• Task requirements
Copy out exactly, from the entries that follow, the line holding "(303, 107) = (337, 284): blue", the line holding "(231, 490) = (155, 368): none -> green ruler", and all lines between them, but no pictures.

• Listed records

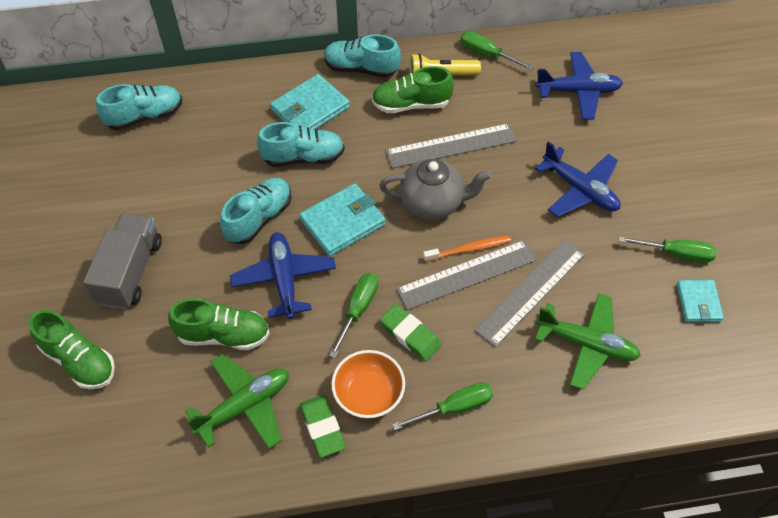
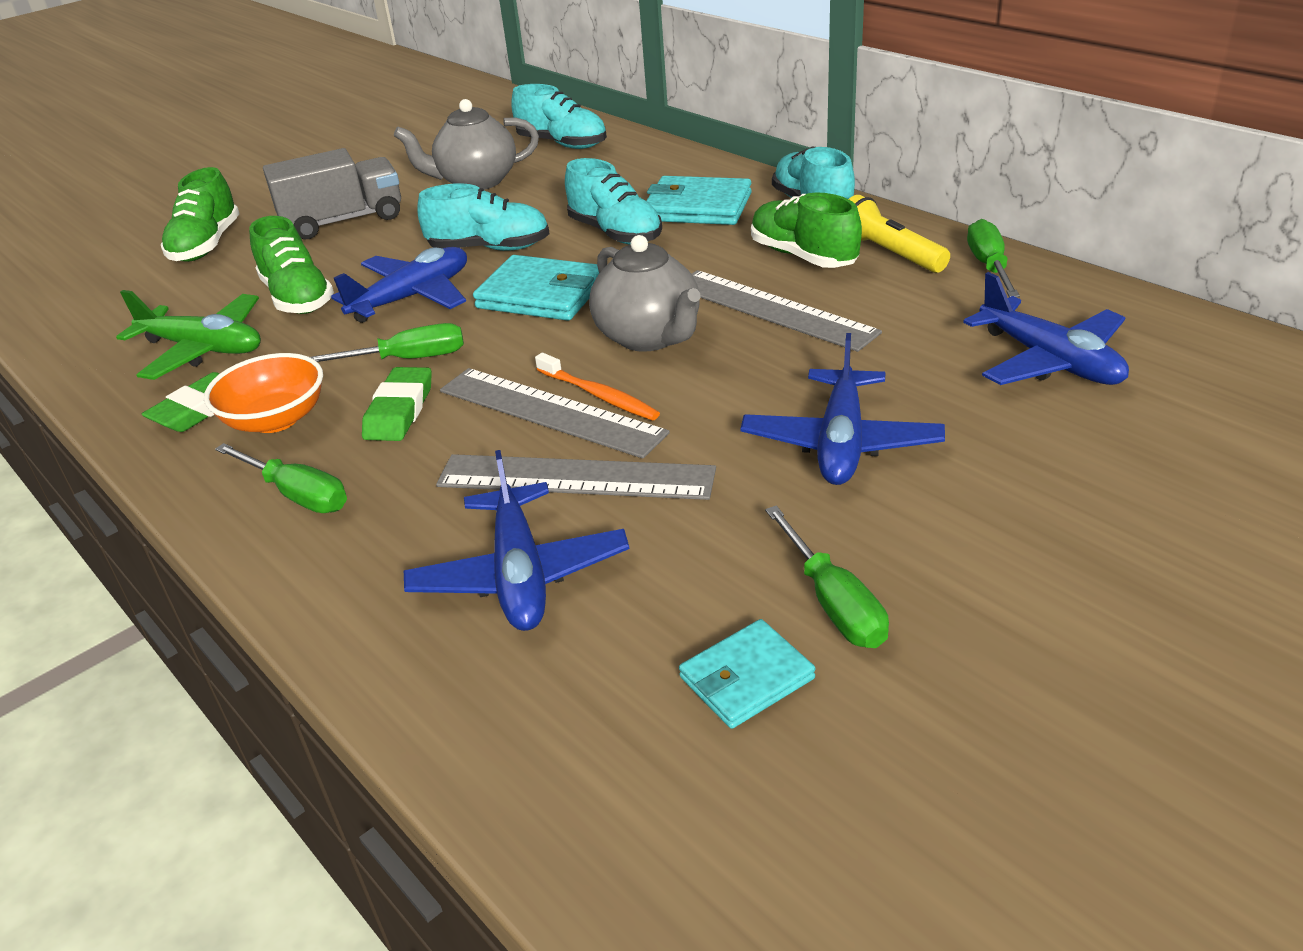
camera: 60 degrees right, 20 degrees down
(152, 182) = (476, 182): none -> grey teapot
(586, 344) = (519, 574): green plane -> blue plane

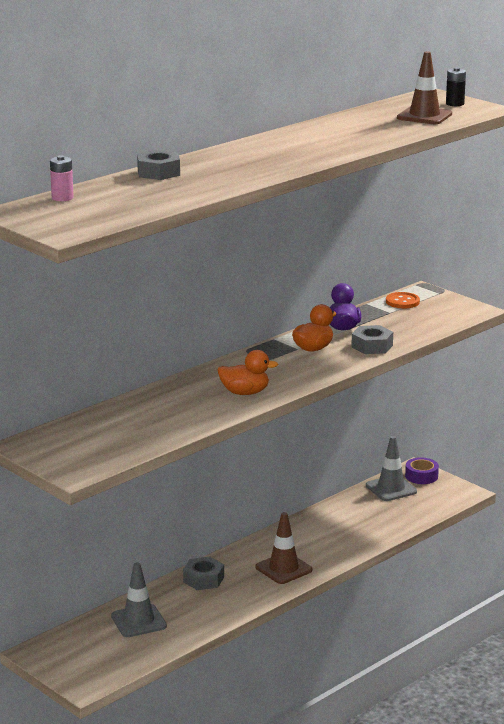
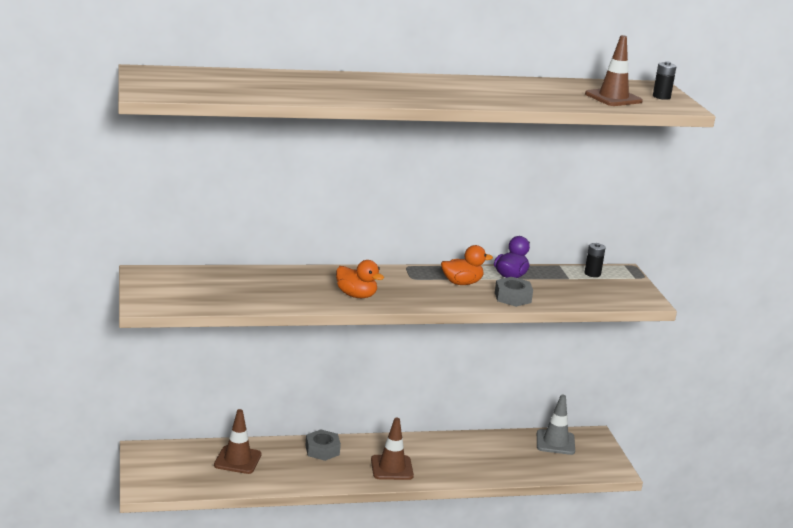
camera: 30 degrees right, 0 degrees up
(62, 198) = (200, 73): pink battery -> none
(138, 621) = (237, 460): grey traffic cone -> brown traffic cone
(158, 172) = (307, 77): grey nut -> none
(402, 302) = (592, 274): orange button -> black battery
(421, 476) = (593, 443): purple tape -> none

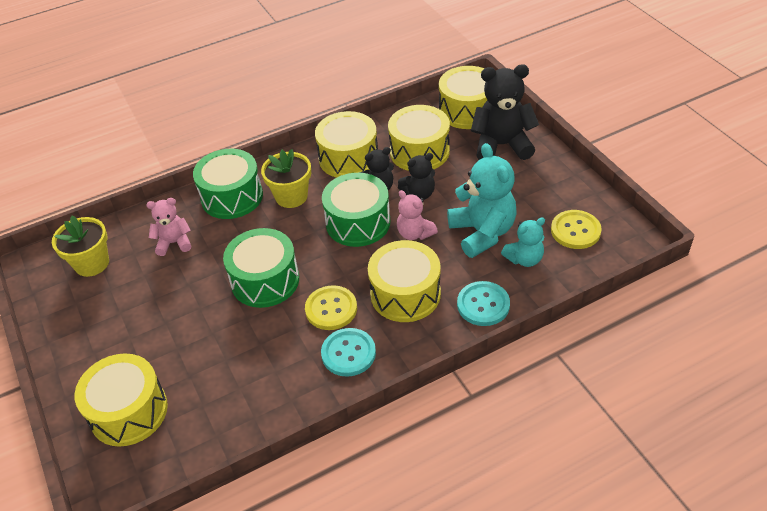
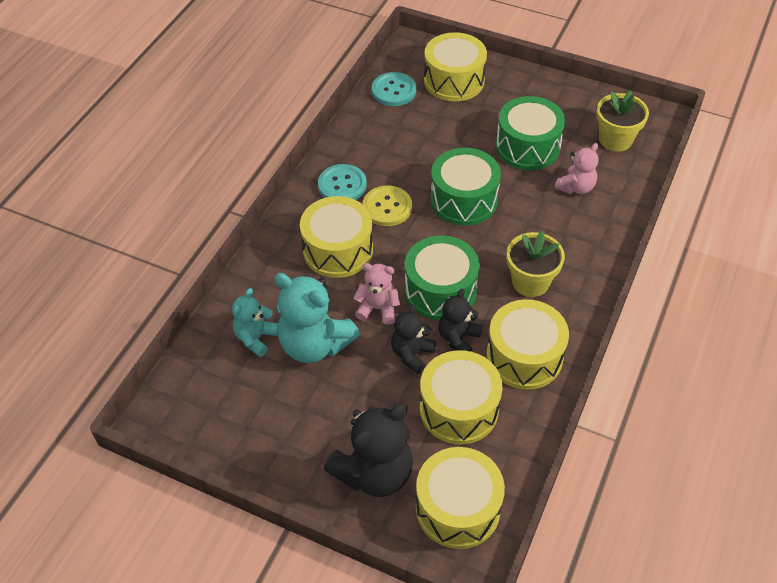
camera: 140 degrees right, 5 degrees up
(232, 197) = (583, 251): green drum -> green drum (527, 147)
(483, 305) = (264, 275): turquoise button -> turquoise button (394, 90)
(575, 231) = (223, 397): yellow button -> none

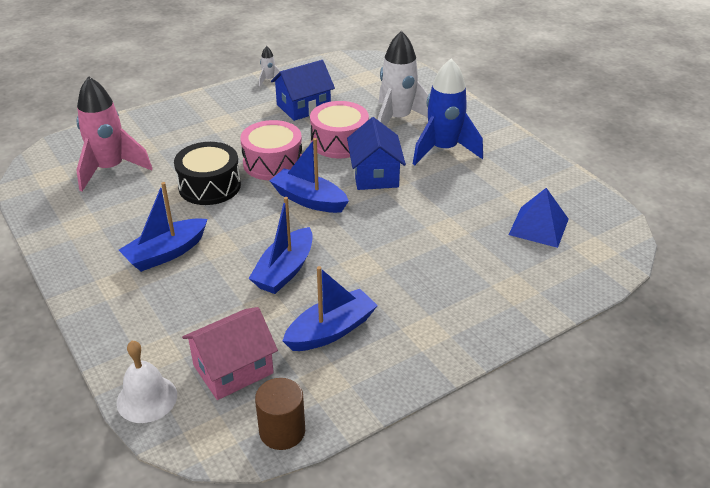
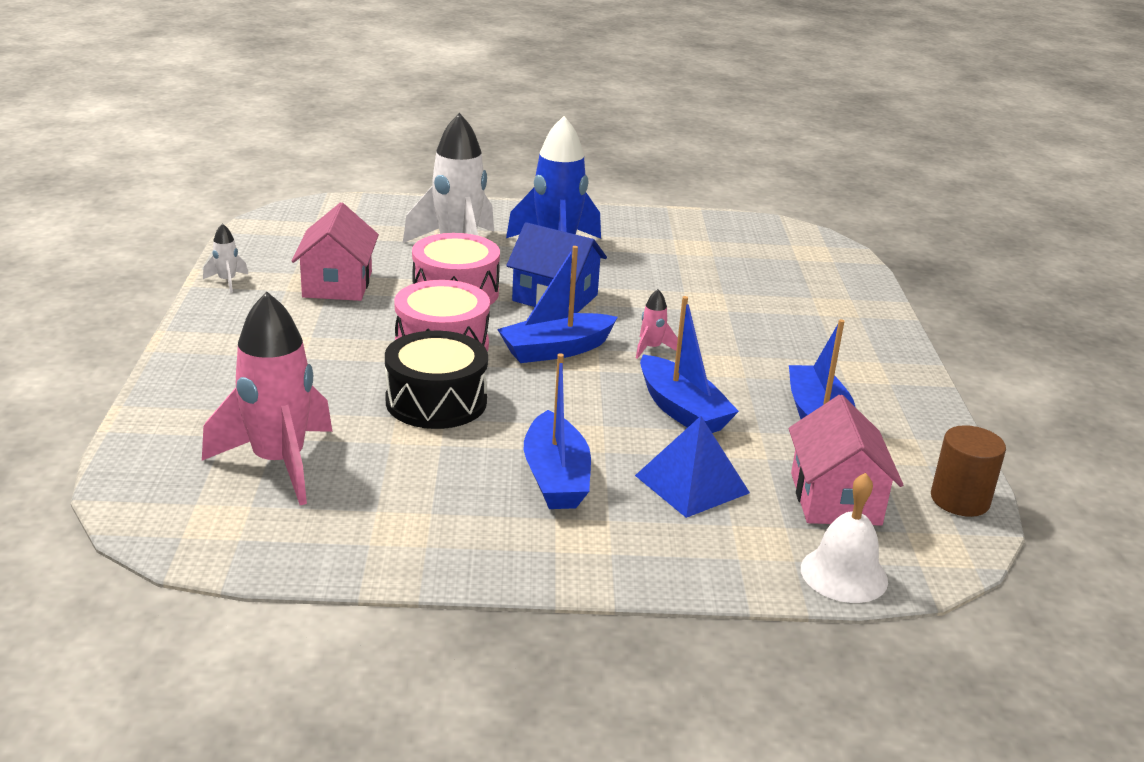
camera: 60 degrees left, 10 degrees down
(303, 107) = (337, 284): blue house -> pink house
(351, 232) = (651, 348): none -> pink rocket
(539, 226) = (750, 260): blue pyramid -> blue pyramid (692, 484)

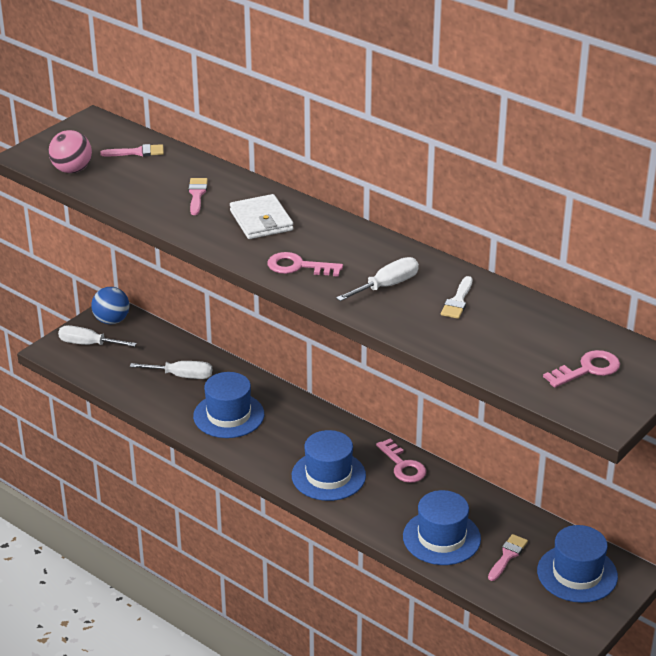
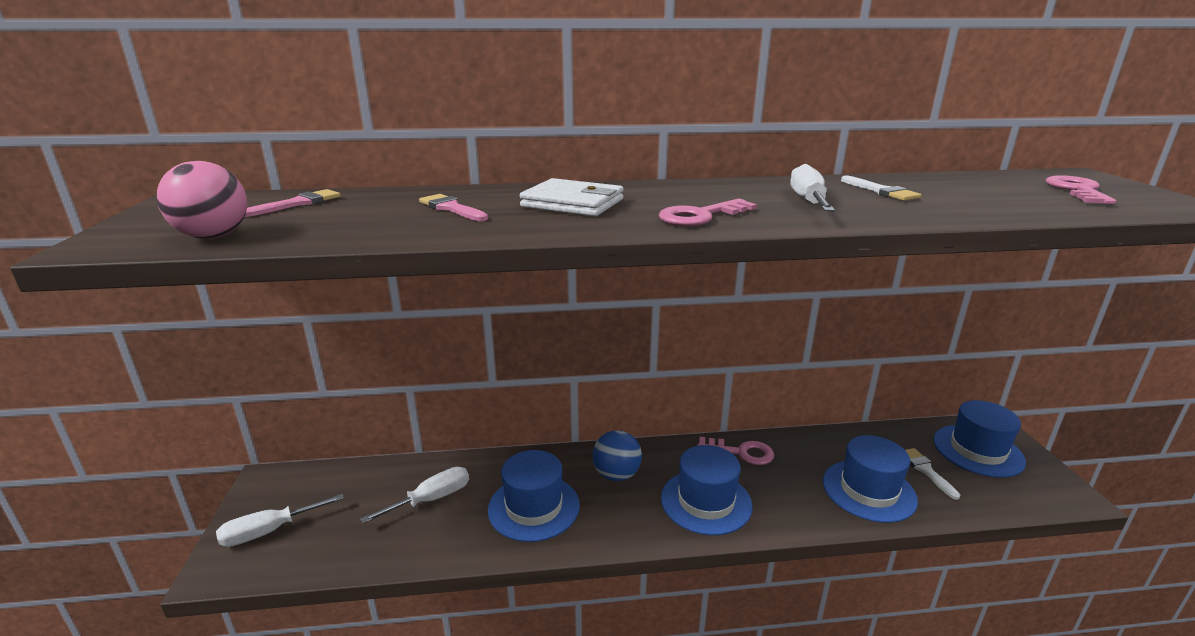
camera: 45 degrees left, 10 degrees down
(111, 320) = (275, 490): blue ball -> blue ball (616, 475)
(507, 556) = (926, 470): pink brush -> white brush

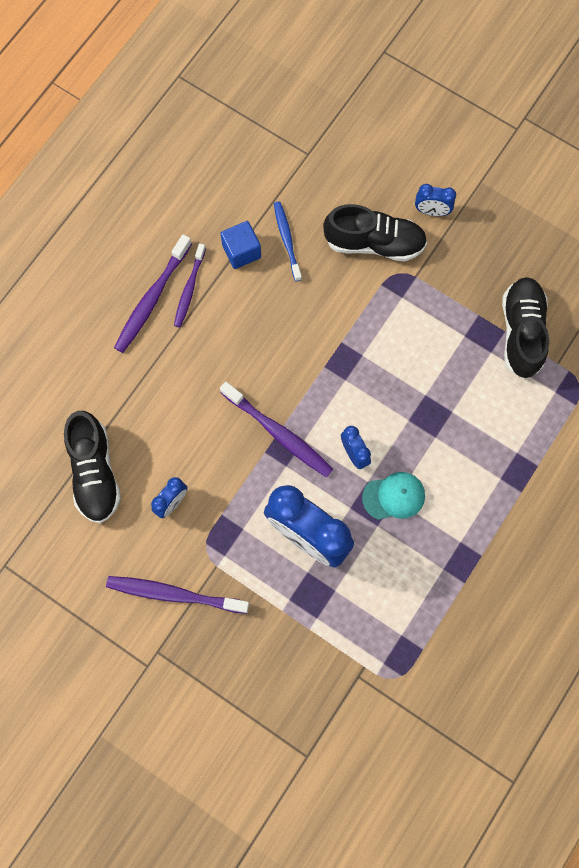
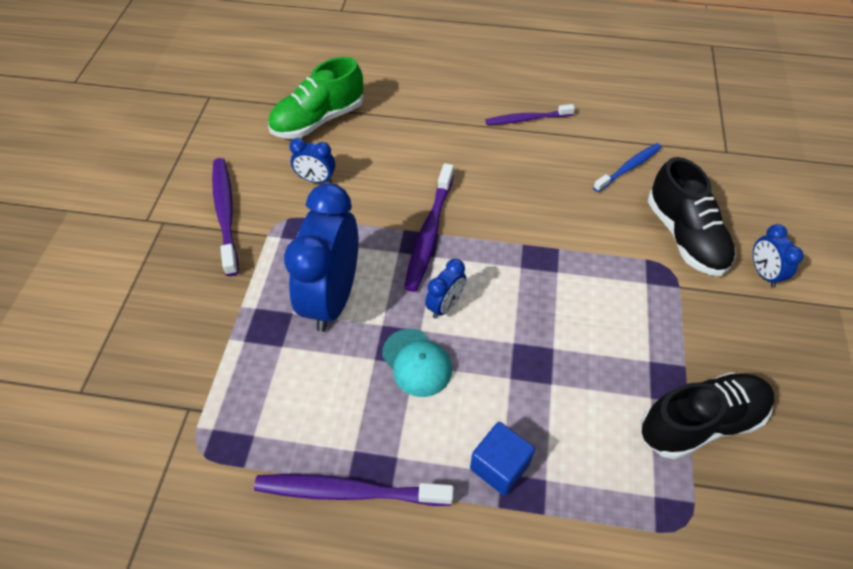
camera: 65 degrees right, 20 degrees down
(95, 472) = (318, 120): black shoe -> green shoe
(152, 298) = (500, 99): purple toothbrush -> purple toothbrush (350, 491)
(241, 251) = (590, 140): blue cube -> blue cube (499, 466)

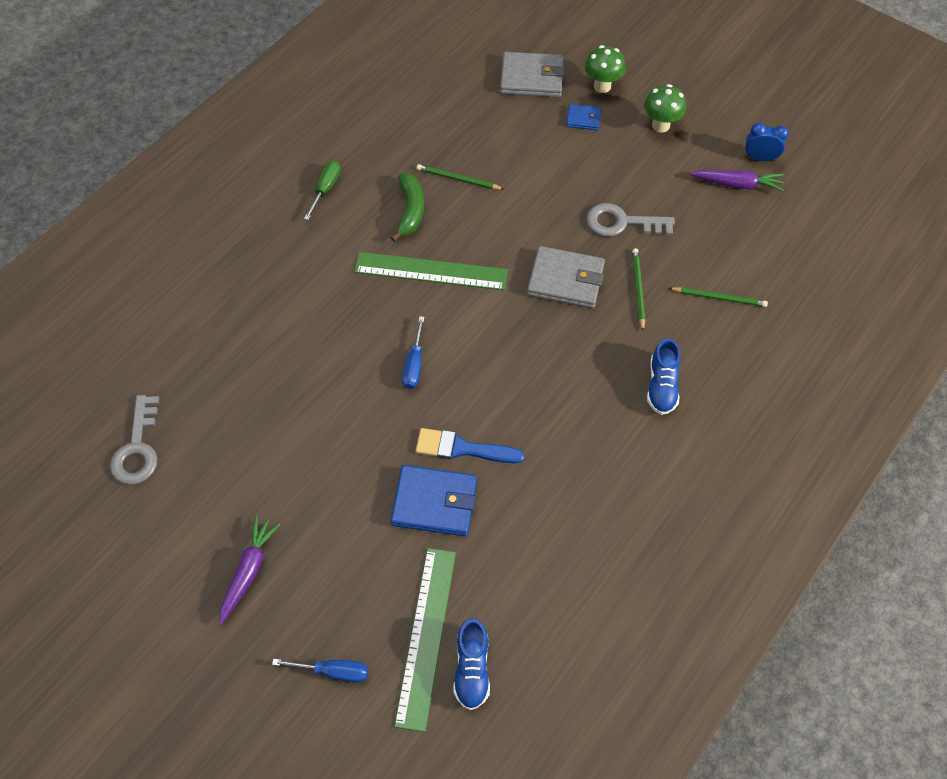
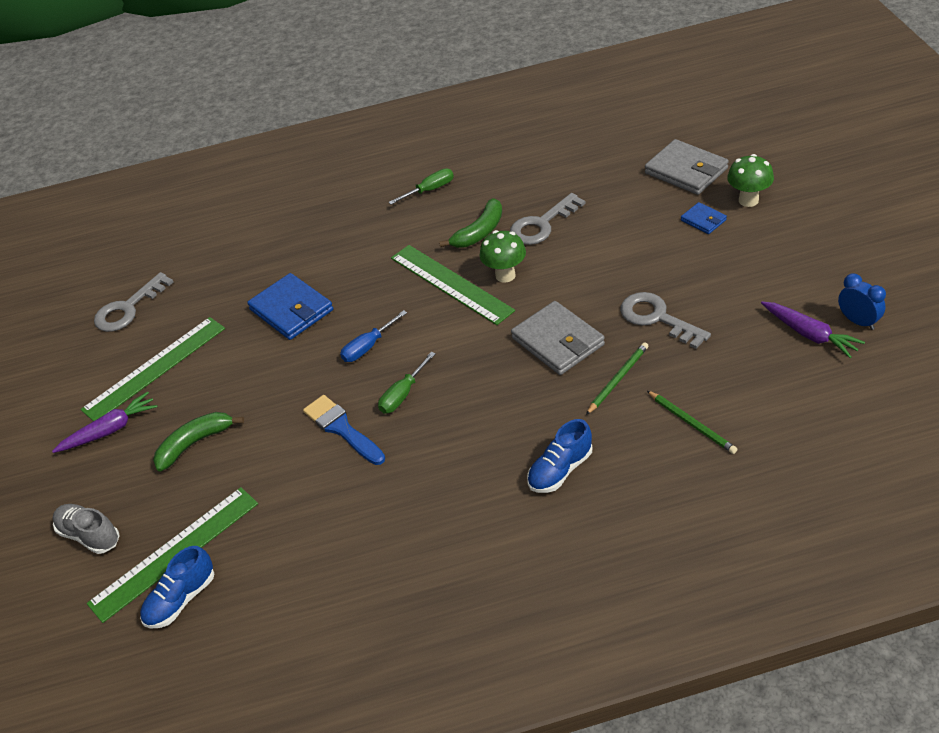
camera: 45 degrees right, 15 degrees down
(231, 490) = (155, 368): none -> green ruler
(333, 671) = (90, 535): blue screwdriver -> grey shoe
(345, 535) = (195, 443): none -> green banana
(434, 503) = (280, 457): blue wallet -> blue wallet (291, 310)
(458, 179) = (542, 224): green pencil -> grey key
(484, 390) = (403, 394): none -> green screwdriver
(660, 125) = (776, 253): green mushroom -> green mushroom (505, 275)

• Task response
(303, 107) = (337, 284): blue house -> pink house
(351, 232) = (651, 348): none -> pink rocket
(539, 226) = (750, 260): blue pyramid -> blue pyramid (692, 484)

camera: 45 degrees left, 10 degrees down
(111, 320) = (275, 490): blue ball -> blue ball (616, 475)
(507, 556) = (926, 470): pink brush -> white brush

camera: 65 degrees right, 20 degrees down
(95, 472) = (318, 120): black shoe -> green shoe
(152, 298) = (500, 99): purple toothbrush -> purple toothbrush (350, 491)
(241, 251) = (590, 140): blue cube -> blue cube (499, 466)

camera: 45 degrees right, 15 degrees down
(231, 490) = (155, 368): none -> green ruler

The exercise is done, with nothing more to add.